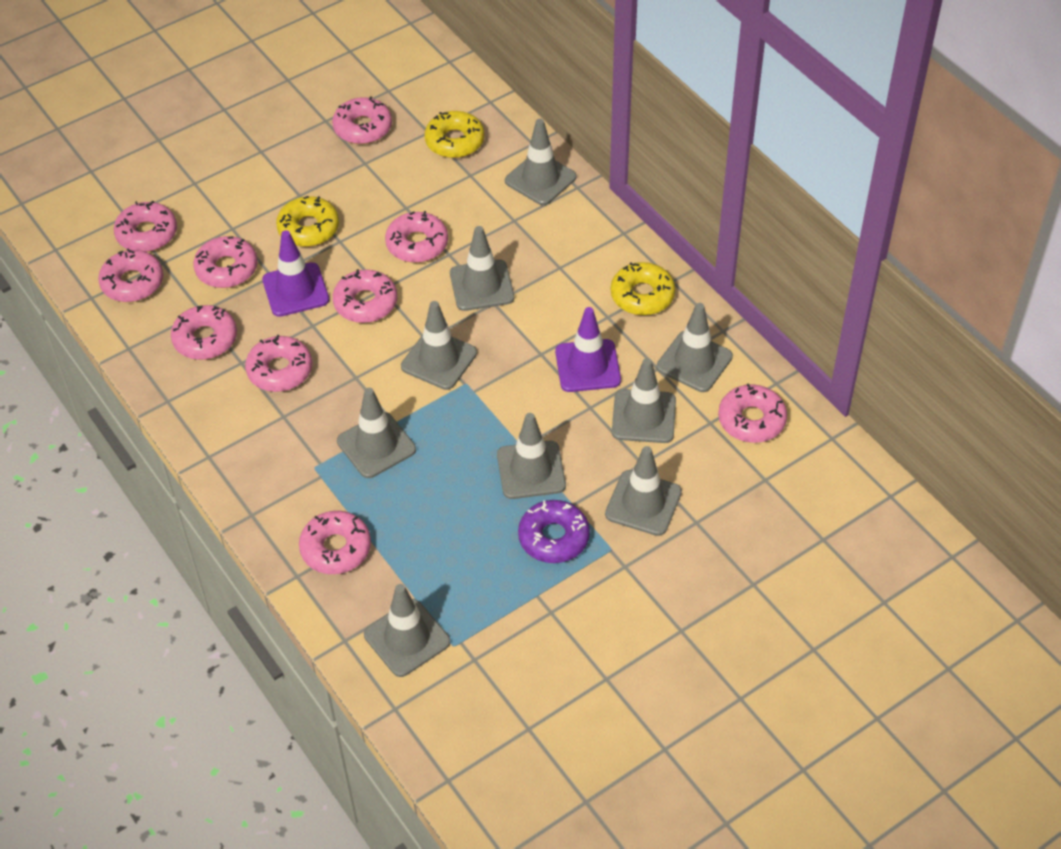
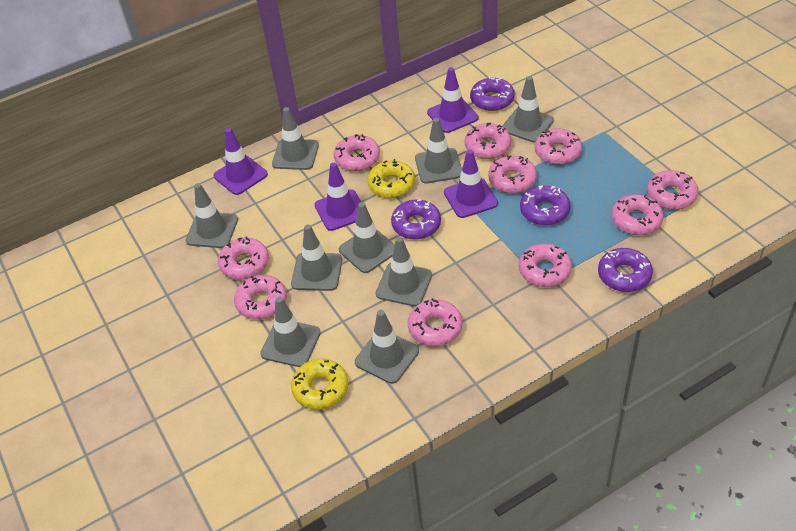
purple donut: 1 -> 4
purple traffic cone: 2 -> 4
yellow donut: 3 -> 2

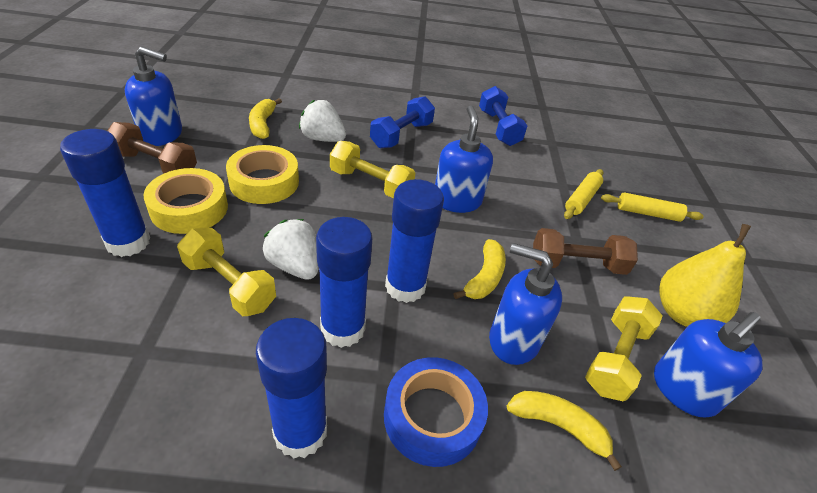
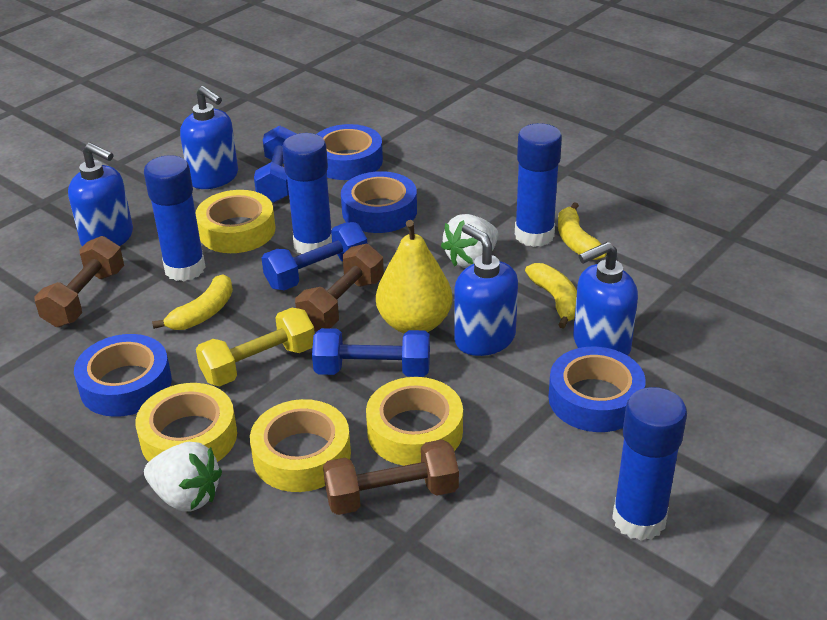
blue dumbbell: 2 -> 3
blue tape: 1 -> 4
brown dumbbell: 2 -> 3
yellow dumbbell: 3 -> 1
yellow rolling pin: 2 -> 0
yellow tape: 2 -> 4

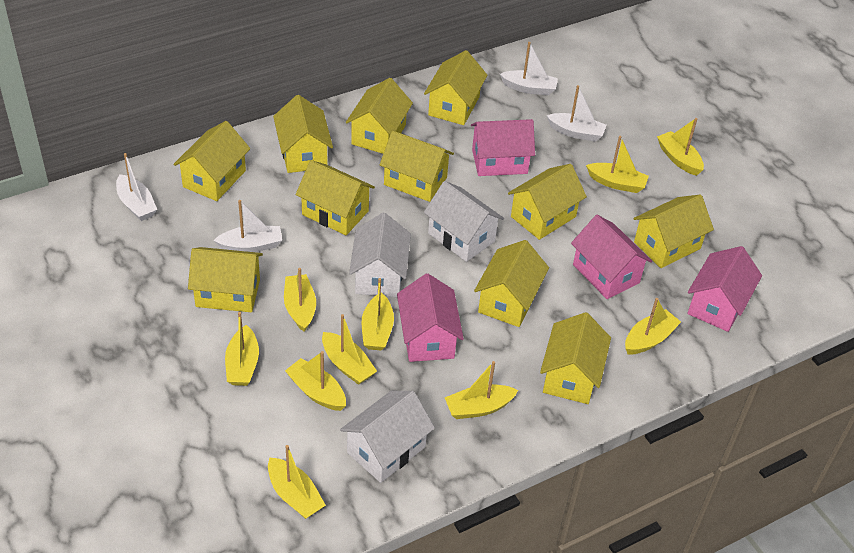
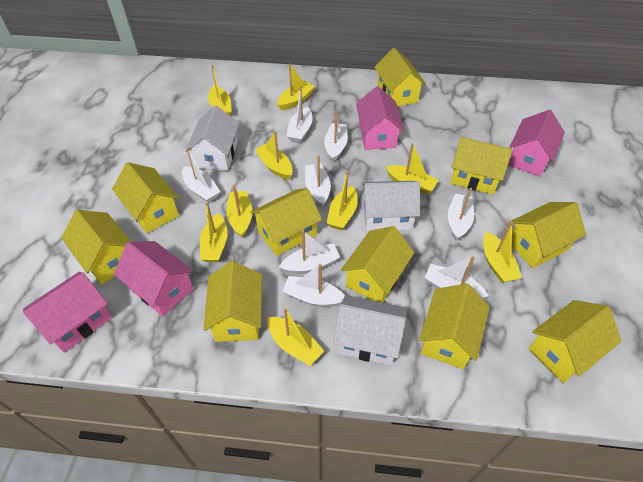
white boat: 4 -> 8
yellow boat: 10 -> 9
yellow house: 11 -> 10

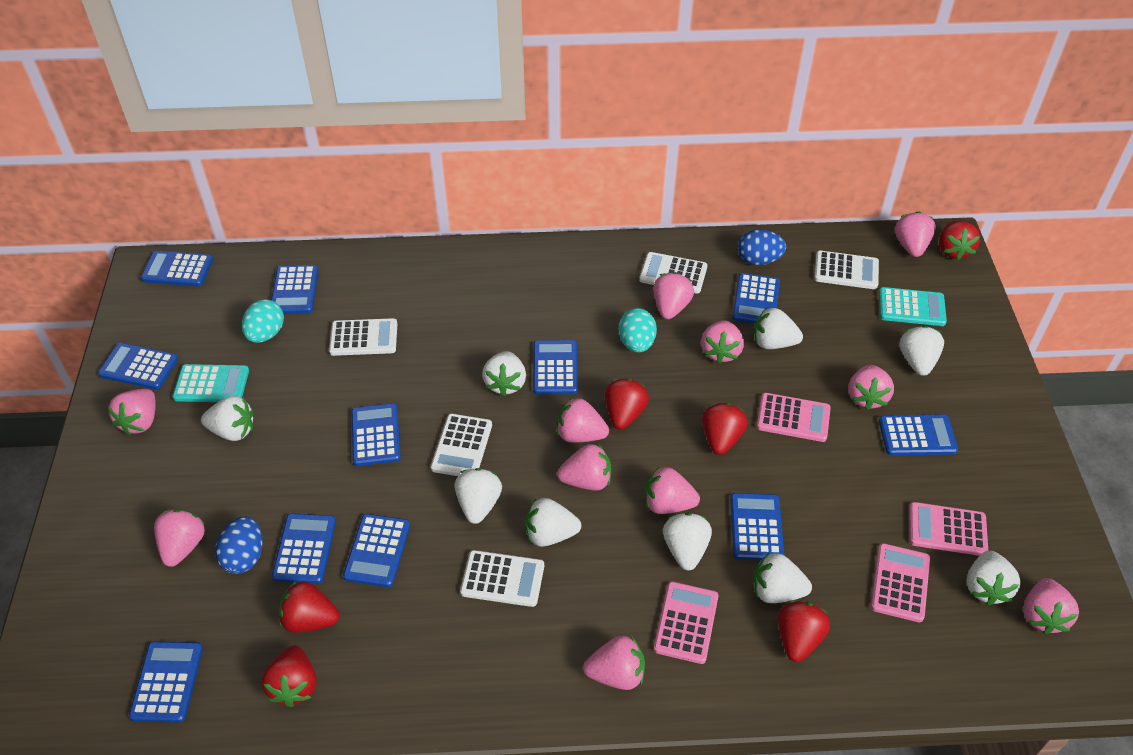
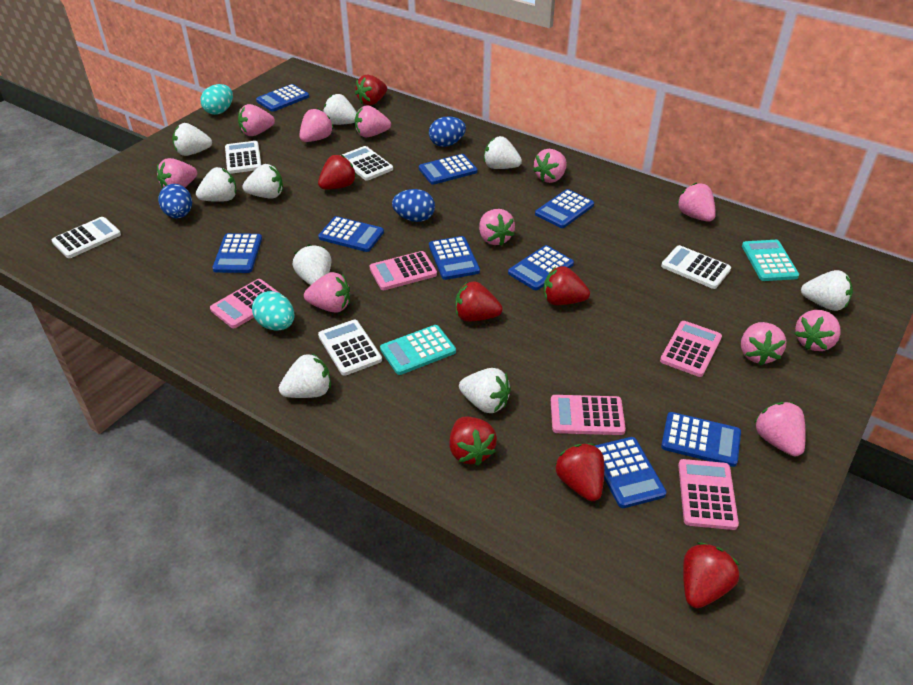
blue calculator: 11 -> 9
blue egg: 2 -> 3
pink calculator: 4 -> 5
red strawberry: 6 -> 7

==================================================

Transcribe the records above exactly and drop every picture.

> Task response:
purple donut: 1 -> 4
purple traffic cone: 2 -> 4
yellow donut: 3 -> 2

blue dumbbell: 2 -> 3
blue tape: 1 -> 4
brown dumbbell: 2 -> 3
yellow dumbbell: 3 -> 1
yellow rolling pin: 2 -> 0
yellow tape: 2 -> 4

white boat: 4 -> 8
yellow boat: 10 -> 9
yellow house: 11 -> 10

blue calculator: 11 -> 9
blue egg: 2 -> 3
pink calculator: 4 -> 5
red strawberry: 6 -> 7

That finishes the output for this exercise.